DATASET CONTENT:
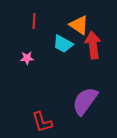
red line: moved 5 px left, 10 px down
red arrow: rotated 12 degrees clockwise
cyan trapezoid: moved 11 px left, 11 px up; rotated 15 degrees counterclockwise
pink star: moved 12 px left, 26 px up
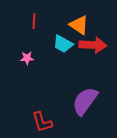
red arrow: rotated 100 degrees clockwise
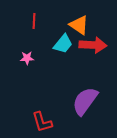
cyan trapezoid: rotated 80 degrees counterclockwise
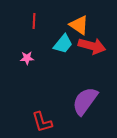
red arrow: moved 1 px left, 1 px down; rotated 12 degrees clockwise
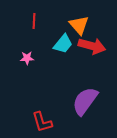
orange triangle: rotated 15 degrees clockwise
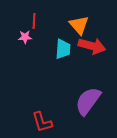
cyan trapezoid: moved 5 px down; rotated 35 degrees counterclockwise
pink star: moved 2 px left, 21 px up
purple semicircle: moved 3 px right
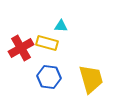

REQUIRED TASK:
Please arrange the motion and rotation lines from all the rows above as a single numbered list, without any blank lines, and leave the pictures out of your answer.

CORRECT RESPONSE:
1. red line: moved 5 px left, 10 px down
2. red arrow: rotated 12 degrees clockwise
3. cyan trapezoid: moved 11 px left, 11 px up; rotated 15 degrees counterclockwise
4. pink star: moved 12 px left, 26 px up
5. red arrow: rotated 100 degrees clockwise
6. cyan trapezoid: rotated 80 degrees counterclockwise
7. red arrow: moved 1 px left, 1 px down; rotated 12 degrees clockwise
8. orange triangle: rotated 15 degrees clockwise
9. cyan trapezoid: moved 5 px down; rotated 35 degrees counterclockwise
10. pink star: moved 2 px left, 21 px up
11. purple semicircle: moved 3 px right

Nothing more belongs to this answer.